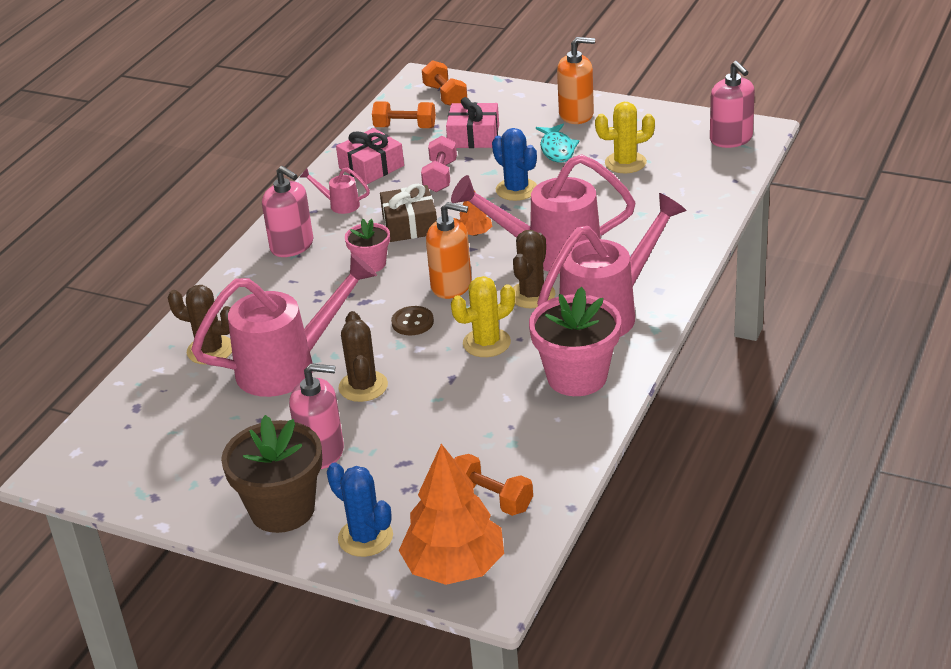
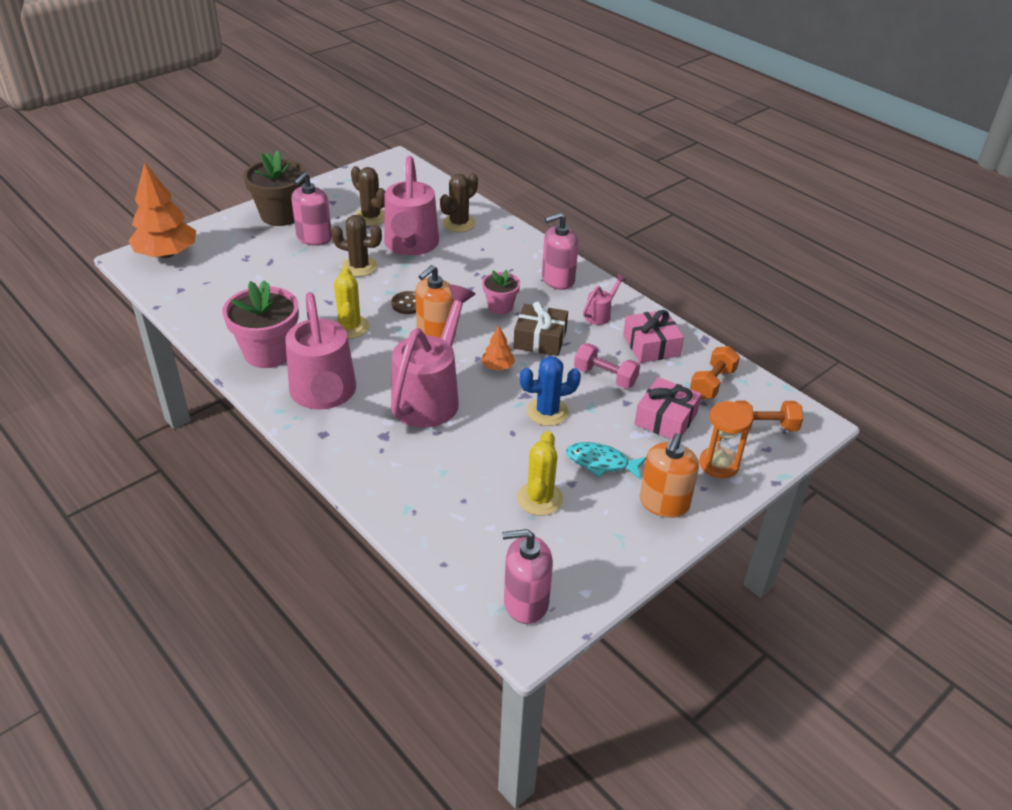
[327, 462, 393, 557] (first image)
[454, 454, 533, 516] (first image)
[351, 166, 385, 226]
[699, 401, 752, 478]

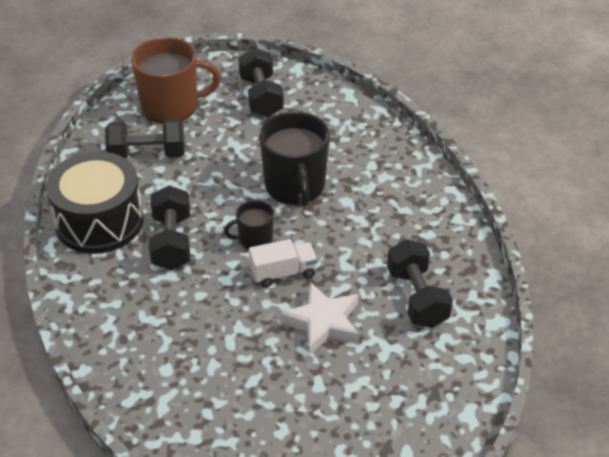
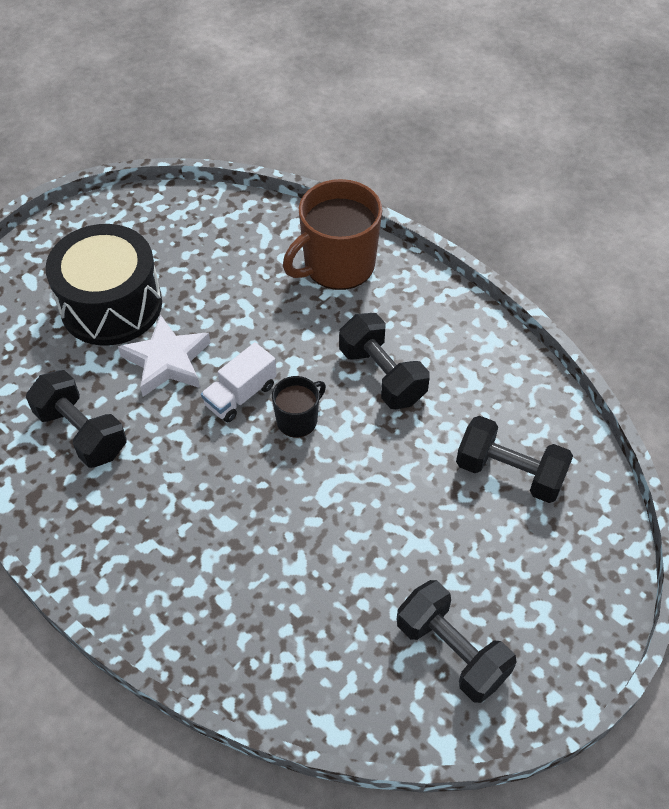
[45, 224, 162, 346]
[456, 416, 573, 503]
[283, 179, 382, 290]
[259, 111, 330, 207] (first image)

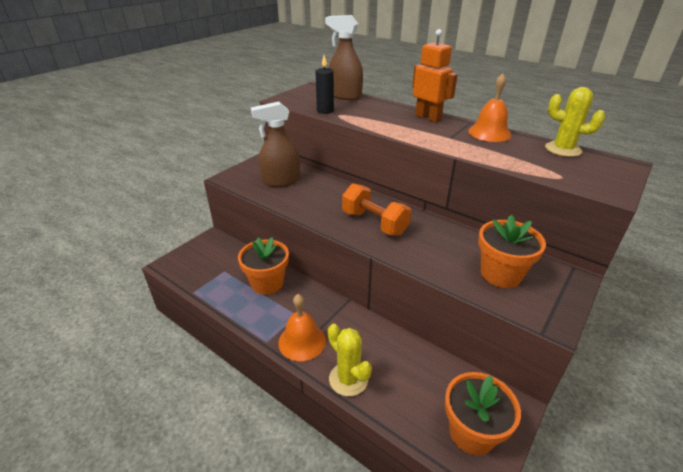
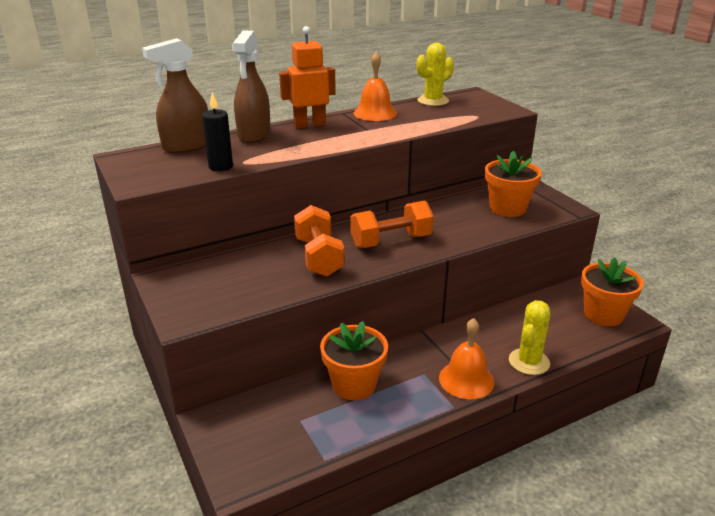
[232, 30, 271, 143]
[509, 300, 550, 375]
[294, 205, 345, 277]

- WHAT IS NEEDED:
Please print the entries exactly as they stand. Images are not part of the copy.

- SOLUTION:
[327, 462, 393, 557] (first image)
[454, 454, 533, 516] (first image)
[351, 166, 385, 226]
[699, 401, 752, 478]

[45, 224, 162, 346]
[456, 416, 573, 503]
[283, 179, 382, 290]
[259, 111, 330, 207] (first image)

[232, 30, 271, 143]
[509, 300, 550, 375]
[294, 205, 345, 277]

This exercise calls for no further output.